● WHAT NEEDS TO BE DONE: Line by line, restate the material word for word, omitting any image.

● SOURCE DATA:
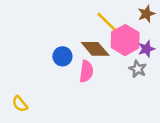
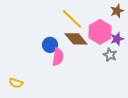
yellow line: (109, 24) -> (72, 19), moved
pink semicircle: (86, 71) -> (58, 57), moved
yellow semicircle: (20, 104) -> (16, 83), turned -32

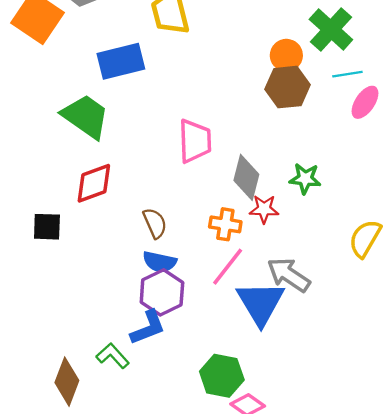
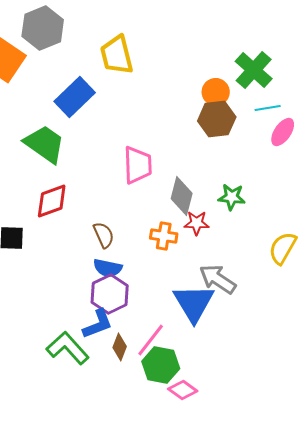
blue rectangle: (121, 61) -> (75, 97), turned -30
pink line: (228, 267) -> (151, 340), moved
green L-shape: (113, 356) -> (68, 348), size x1.5
brown diamond: (67, 382) -> (120, 347), moved, size x0.7

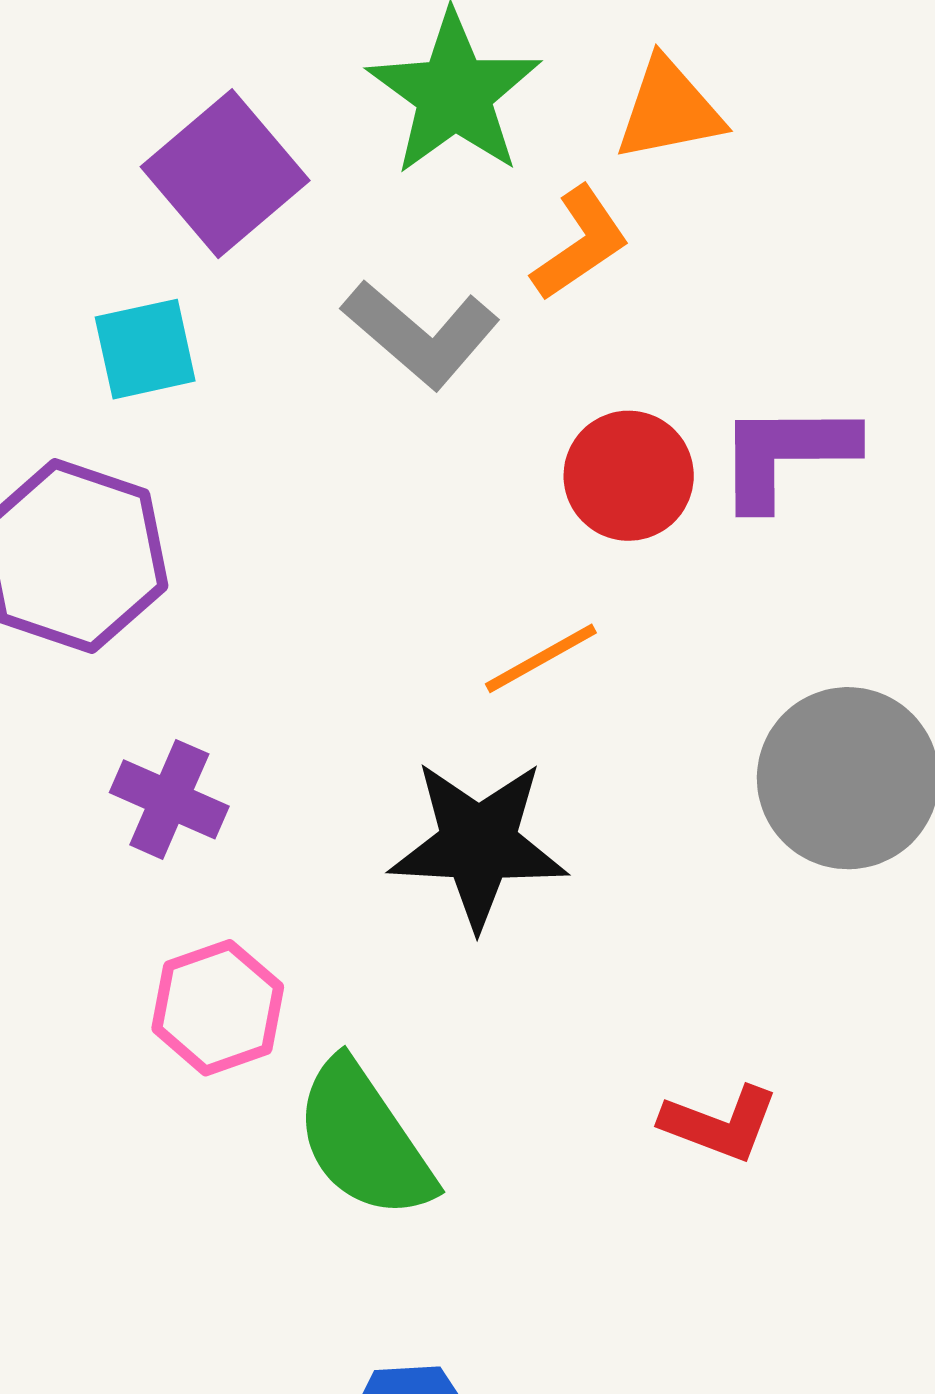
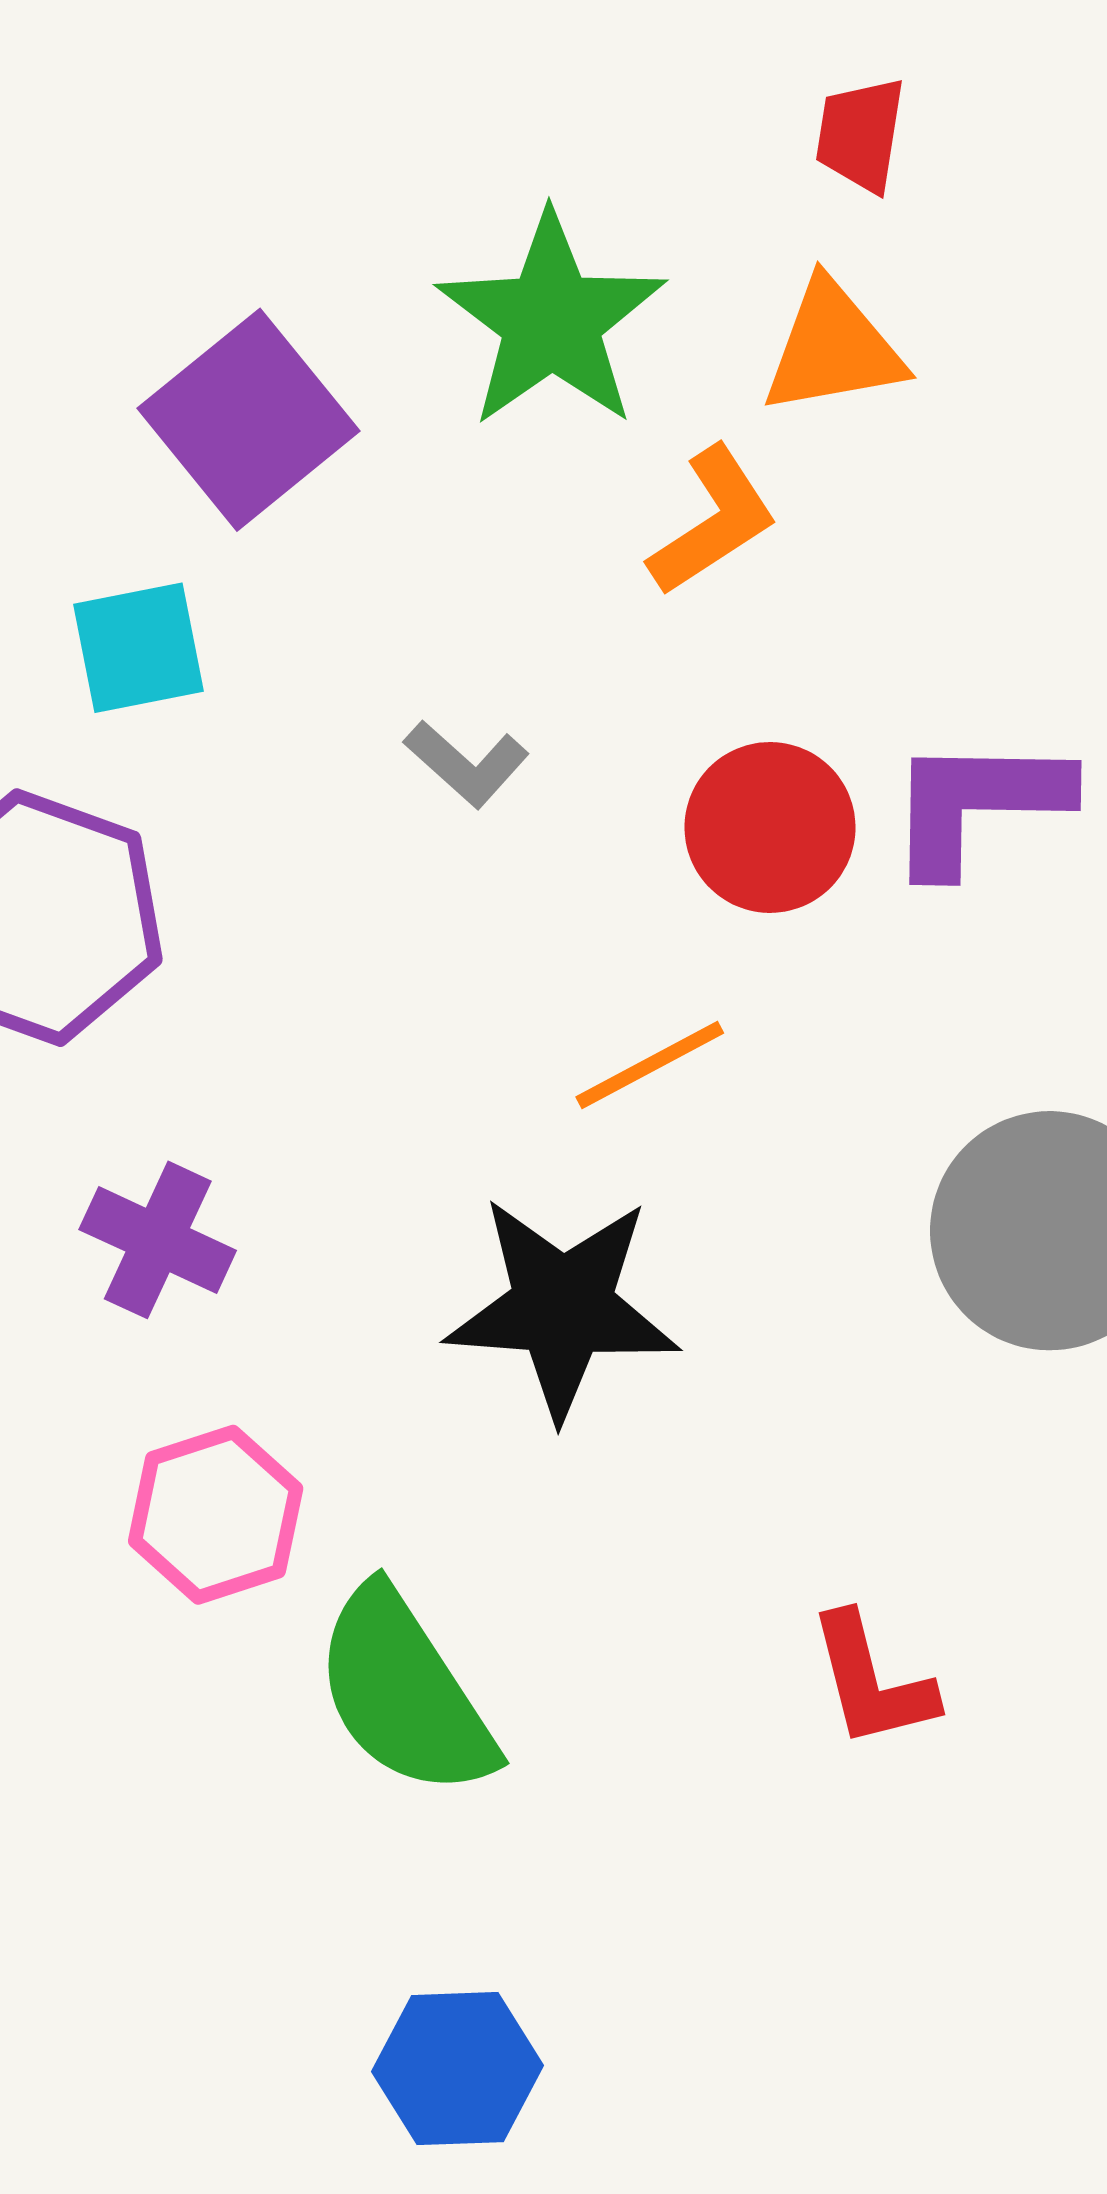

● EXERCISE OUTPUT:
yellow line: (109, 24) -> (72, 19), moved
pink semicircle: (86, 71) -> (58, 57), moved
yellow semicircle: (20, 104) -> (16, 83), turned -32

blue rectangle: (121, 61) -> (75, 97), turned -30
pink line: (228, 267) -> (151, 340), moved
green L-shape: (113, 356) -> (68, 348), size x1.5
brown diamond: (67, 382) -> (120, 347), moved, size x0.7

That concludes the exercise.